▸ **Your objective**
When you reach the line that contains "camera: 35 degrees left, 25 degrees up" in the data below, start reproducing lines exactly, and stop after the line that contains "(149, 350) = (153, 456): green".

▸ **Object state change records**
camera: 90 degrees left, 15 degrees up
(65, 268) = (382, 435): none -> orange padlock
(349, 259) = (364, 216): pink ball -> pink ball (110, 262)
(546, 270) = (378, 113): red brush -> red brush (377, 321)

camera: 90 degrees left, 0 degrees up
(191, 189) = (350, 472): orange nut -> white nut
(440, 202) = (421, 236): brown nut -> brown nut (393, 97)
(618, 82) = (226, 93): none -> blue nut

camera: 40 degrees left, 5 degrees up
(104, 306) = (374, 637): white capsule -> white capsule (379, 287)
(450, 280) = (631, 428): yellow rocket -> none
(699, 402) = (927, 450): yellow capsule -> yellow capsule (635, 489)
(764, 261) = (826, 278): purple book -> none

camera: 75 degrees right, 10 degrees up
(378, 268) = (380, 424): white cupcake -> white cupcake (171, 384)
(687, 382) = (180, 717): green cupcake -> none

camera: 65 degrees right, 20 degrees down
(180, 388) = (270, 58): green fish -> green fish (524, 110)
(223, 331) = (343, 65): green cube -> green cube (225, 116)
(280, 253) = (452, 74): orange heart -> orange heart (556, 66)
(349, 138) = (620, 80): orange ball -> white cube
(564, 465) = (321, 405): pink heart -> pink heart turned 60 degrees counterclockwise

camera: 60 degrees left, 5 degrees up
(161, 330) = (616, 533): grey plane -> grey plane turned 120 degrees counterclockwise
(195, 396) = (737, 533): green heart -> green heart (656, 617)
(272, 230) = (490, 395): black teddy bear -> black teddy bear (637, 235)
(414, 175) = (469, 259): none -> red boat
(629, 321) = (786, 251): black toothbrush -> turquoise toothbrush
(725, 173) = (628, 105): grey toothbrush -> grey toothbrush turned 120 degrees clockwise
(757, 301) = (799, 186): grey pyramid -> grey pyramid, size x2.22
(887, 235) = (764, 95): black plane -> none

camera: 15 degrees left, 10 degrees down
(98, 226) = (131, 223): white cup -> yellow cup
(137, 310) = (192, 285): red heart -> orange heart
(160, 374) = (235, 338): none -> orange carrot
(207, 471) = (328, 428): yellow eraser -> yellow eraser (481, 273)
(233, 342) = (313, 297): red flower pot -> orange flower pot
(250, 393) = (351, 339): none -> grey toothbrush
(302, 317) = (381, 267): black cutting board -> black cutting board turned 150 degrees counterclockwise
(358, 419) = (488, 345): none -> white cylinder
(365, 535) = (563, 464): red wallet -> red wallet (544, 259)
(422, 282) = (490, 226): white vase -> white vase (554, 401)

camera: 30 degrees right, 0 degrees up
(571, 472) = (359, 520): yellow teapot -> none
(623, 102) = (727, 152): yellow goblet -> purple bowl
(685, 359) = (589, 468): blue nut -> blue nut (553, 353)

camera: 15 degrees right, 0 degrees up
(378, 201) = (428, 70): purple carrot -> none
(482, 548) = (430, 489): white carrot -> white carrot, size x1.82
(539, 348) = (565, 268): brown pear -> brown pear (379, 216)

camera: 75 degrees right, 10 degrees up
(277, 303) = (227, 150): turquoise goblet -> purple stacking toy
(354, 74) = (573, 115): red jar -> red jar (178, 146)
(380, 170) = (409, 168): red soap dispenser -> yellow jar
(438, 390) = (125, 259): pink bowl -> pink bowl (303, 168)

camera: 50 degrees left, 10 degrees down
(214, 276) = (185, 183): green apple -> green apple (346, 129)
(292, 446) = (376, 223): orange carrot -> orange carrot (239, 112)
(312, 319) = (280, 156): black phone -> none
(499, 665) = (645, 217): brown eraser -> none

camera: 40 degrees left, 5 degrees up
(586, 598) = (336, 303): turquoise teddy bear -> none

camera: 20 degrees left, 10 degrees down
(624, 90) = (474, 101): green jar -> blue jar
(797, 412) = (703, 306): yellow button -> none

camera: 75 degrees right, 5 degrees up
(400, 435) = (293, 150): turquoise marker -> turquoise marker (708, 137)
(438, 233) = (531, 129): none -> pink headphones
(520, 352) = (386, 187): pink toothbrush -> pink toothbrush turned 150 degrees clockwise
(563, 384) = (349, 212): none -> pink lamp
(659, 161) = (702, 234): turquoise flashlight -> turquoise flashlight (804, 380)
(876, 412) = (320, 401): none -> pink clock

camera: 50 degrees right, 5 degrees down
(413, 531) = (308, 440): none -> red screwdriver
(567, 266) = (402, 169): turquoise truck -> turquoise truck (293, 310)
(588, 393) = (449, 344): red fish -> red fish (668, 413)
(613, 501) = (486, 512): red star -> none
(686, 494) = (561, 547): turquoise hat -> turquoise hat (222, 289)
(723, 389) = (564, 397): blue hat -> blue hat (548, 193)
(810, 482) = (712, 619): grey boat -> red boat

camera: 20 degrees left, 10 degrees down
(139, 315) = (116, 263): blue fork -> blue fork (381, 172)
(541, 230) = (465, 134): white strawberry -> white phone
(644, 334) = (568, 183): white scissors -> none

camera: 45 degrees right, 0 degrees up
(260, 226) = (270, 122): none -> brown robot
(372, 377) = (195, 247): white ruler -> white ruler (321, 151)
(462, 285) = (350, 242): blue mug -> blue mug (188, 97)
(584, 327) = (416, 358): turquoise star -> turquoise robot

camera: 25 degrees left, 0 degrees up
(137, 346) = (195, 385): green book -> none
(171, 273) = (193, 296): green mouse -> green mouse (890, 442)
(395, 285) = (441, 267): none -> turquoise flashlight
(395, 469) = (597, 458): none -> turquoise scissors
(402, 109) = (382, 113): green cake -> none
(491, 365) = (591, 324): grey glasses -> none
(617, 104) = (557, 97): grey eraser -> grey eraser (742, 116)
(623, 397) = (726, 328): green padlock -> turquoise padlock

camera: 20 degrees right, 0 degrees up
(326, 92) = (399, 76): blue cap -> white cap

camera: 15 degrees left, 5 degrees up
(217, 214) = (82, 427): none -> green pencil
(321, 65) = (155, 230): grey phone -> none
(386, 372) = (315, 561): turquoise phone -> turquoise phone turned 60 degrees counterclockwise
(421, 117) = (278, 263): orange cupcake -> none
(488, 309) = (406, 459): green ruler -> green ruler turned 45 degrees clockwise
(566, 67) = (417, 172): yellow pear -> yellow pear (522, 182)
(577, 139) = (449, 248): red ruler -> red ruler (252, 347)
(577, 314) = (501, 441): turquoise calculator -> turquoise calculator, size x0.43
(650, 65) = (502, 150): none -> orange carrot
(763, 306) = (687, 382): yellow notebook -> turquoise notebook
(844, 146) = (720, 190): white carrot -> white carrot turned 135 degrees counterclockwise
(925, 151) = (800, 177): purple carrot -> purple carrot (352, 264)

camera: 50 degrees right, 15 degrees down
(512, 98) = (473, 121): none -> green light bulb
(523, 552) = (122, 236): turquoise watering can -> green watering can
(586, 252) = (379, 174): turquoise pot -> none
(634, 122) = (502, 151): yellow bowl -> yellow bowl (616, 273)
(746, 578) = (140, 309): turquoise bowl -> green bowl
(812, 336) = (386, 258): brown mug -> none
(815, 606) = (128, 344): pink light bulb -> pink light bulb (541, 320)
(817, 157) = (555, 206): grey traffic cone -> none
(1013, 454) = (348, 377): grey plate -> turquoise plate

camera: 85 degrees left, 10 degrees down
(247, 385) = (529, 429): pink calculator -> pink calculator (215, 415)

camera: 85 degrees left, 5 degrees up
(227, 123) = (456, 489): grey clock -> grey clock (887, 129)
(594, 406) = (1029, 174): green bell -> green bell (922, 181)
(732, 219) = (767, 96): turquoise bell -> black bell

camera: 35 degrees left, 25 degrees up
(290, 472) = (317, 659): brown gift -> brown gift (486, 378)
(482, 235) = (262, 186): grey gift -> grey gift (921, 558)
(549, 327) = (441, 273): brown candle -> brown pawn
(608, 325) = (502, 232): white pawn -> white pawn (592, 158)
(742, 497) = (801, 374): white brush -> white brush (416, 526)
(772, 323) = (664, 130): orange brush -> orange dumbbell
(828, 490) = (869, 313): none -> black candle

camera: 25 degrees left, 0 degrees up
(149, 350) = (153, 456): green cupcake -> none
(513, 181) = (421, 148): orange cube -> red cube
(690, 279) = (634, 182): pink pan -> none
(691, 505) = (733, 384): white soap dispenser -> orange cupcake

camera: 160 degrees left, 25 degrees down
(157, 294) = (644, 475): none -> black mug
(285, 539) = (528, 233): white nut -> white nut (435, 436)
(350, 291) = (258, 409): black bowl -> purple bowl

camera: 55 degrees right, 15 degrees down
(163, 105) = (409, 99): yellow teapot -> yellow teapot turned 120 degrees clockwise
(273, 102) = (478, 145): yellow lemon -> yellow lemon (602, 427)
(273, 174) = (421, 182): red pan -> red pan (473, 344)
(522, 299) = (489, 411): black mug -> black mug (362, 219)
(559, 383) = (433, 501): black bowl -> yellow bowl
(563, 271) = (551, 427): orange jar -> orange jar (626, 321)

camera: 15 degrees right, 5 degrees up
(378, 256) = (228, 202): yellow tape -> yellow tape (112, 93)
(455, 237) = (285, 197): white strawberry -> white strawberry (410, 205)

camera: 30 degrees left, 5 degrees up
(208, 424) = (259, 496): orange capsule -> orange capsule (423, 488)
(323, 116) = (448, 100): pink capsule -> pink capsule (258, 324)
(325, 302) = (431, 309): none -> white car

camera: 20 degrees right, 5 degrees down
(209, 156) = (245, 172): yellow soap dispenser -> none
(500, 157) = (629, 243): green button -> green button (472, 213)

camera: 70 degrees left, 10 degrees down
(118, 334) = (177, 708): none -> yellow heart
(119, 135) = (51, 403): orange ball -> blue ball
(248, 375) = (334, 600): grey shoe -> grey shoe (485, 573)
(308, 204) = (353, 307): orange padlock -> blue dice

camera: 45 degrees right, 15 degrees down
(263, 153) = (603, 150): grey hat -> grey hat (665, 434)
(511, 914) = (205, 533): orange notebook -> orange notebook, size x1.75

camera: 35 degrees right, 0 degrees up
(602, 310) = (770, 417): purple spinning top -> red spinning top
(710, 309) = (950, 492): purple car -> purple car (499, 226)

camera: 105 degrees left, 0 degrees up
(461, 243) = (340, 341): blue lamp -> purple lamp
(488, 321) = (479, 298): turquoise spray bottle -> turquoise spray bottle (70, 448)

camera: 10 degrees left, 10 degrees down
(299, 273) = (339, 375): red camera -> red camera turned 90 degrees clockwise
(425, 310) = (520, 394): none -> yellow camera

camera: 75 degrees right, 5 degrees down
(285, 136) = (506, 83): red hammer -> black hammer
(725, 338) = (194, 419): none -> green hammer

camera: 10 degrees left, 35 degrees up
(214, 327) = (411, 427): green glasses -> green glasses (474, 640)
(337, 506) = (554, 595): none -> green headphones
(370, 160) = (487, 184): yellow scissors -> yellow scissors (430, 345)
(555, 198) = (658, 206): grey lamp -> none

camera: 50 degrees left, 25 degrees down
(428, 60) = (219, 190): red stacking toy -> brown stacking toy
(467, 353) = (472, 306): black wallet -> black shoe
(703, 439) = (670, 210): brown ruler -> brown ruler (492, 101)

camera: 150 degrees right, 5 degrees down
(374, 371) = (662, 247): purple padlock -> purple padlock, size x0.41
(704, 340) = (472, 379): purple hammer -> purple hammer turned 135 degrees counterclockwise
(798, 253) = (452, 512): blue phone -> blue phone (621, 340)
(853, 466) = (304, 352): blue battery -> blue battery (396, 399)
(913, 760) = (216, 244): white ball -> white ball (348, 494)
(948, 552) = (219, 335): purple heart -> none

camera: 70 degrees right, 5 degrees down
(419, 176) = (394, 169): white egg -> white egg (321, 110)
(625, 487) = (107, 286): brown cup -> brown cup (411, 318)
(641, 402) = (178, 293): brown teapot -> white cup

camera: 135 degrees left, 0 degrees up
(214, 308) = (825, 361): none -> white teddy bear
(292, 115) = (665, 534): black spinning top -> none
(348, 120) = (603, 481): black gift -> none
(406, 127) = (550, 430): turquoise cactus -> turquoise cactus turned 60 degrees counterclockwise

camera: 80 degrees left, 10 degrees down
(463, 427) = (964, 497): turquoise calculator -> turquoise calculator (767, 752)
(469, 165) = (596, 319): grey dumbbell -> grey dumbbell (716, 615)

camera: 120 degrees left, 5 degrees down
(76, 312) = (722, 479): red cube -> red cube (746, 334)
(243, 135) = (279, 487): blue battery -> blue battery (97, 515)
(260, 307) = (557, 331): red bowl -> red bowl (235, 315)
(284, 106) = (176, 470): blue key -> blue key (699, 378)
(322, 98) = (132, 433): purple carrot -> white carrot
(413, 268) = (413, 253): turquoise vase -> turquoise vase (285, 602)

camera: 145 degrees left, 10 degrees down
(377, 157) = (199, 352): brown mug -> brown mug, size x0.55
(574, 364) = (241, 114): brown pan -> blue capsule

▸ **Answer box**
camera: 35 degrees left, 25 degrees up
(290, 472) = (317, 659): brown gift -> brown gift (486, 378)
(482, 235) = (262, 186): grey gift -> grey gift (921, 558)
(549, 327) = (441, 273): brown candle -> brown pawn
(608, 325) = (502, 232): white pawn -> white pawn (592, 158)
(742, 497) = (801, 374): white brush -> white brush (416, 526)
(772, 323) = (664, 130): orange brush -> orange dumbbell
(828, 490) = (869, 313): none -> black candle

camera: 25 degrees left, 0 degrees up
(149, 350) = (153, 456): green cupcake -> none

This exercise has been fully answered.